• Task prompt
This exercise calls for the whole listing to be given again exactly, without images.

• Recorded data
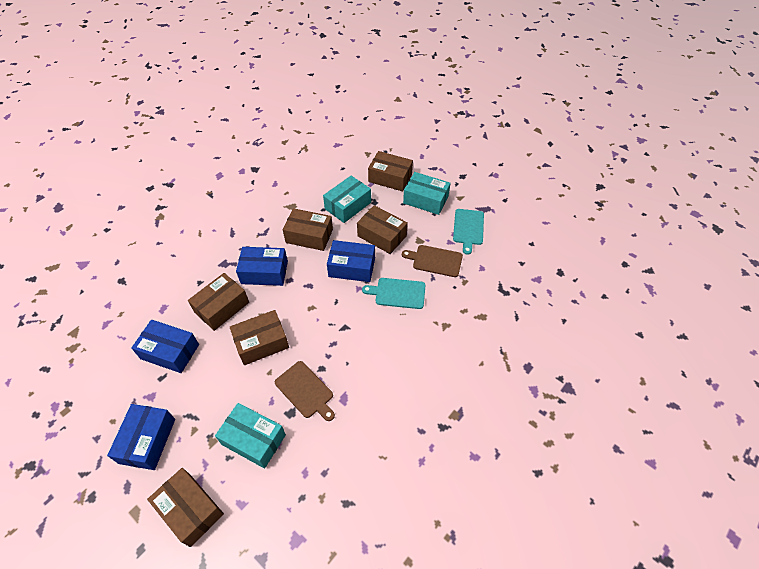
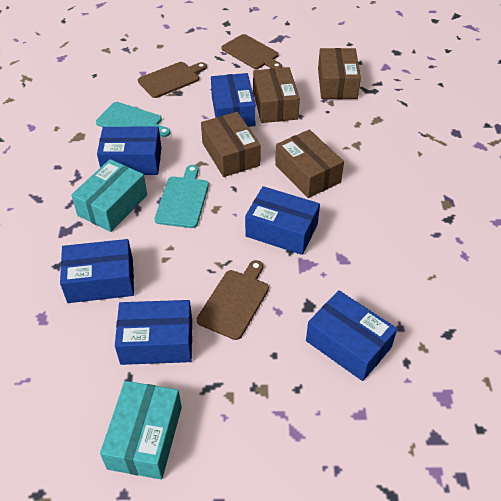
blue box: 4 -> 6
brown box: 6 -> 4
brown cutting board: 2 -> 3
turquoise box: 3 -> 2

• Your solution
blue box: 4 -> 6
brown box: 6 -> 4
brown cutting board: 2 -> 3
turquoise box: 3 -> 2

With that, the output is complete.